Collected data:
· · · ·
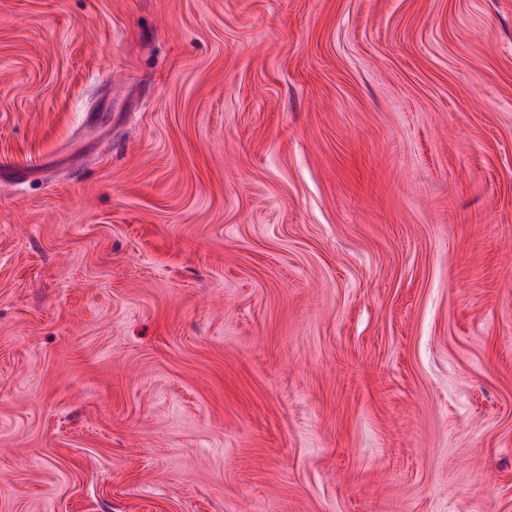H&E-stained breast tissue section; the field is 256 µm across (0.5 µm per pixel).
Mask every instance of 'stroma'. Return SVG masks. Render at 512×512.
Instances as JSON below:
<instances>
[{
	"label": "stroma",
	"mask_w": 512,
	"mask_h": 512,
	"mask_svg": "<svg viewBox=\"0 0 512 512\" xmlns=\"http://www.w3.org/2000/svg\"><path fill=\"white\" fill-rule=\"evenodd\" d=\"M0 512H512V0H0Z\"/></svg>",
	"instance_id": "1"
}]
</instances>
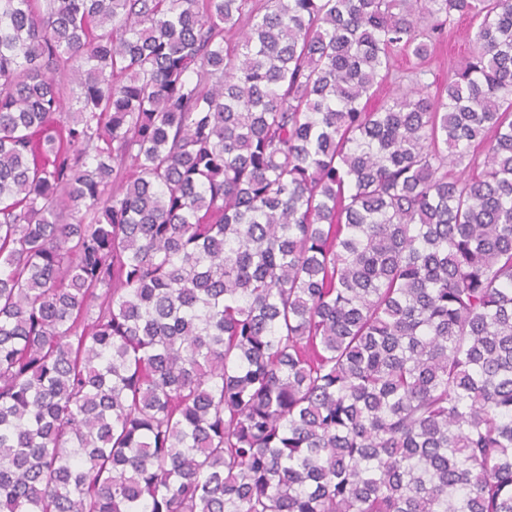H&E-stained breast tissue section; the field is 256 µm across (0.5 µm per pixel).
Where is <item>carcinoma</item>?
<instances>
[{"instance_id":"cac0c4a2","label":"carcinoma","mask_w":512,"mask_h":512,"mask_svg":"<svg viewBox=\"0 0 512 512\" xmlns=\"http://www.w3.org/2000/svg\"><path fill=\"white\" fill-rule=\"evenodd\" d=\"M0 512H512V0H0ZM470 39V20L455 16L450 25L446 24L444 37L436 43L432 55L425 61L406 51H395L392 73L379 89L377 98H387L399 91L419 87L414 81L415 73L419 71H425L421 76L422 82L429 84L428 91L435 94L448 84L454 66L470 52Z\"/></svg>"}]
</instances>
· · · ·
**Task prompt**: Transcribe the full listing above exactly, with the images removed.

**Solution for this task**:
H&E-stained breast tissue section; the field is 256 µm across (0.5 µm per pixel).
Mask every instance of 'stroma'. Return SVG masks. Render at 512×512.
Instances as JSON below:
<instances>
[{
	"label": "stroma",
	"mask_w": 512,
	"mask_h": 512,
	"mask_svg": "<svg viewBox=\"0 0 512 512\" xmlns=\"http://www.w3.org/2000/svg\"><path fill=\"white\" fill-rule=\"evenodd\" d=\"M0 512H512V0H0Z\"/></svg>",
	"instance_id": "1"
}]
</instances>
H&E-stained breast tissue section; the field is 256 µm across (0.5 µm per pixel).
Where is <item>carcinoma</item>?
<instances>
[{"instance_id":"cac0c4a2","label":"carcinoma","mask_w":512,"mask_h":512,"mask_svg":"<svg viewBox=\"0 0 512 512\" xmlns=\"http://www.w3.org/2000/svg\"><path fill=\"white\" fill-rule=\"evenodd\" d=\"M0 512H512V0H0ZM470 39V20L455 16L450 25L446 24L444 37L436 43L432 55L425 61L406 51H395L392 73L379 89L377 98H387L399 91L419 87L414 81L415 73L419 71H425L421 76L422 82L429 84L428 91L435 94L448 84L454 66L470 52Z\"/></svg>"}]
</instances>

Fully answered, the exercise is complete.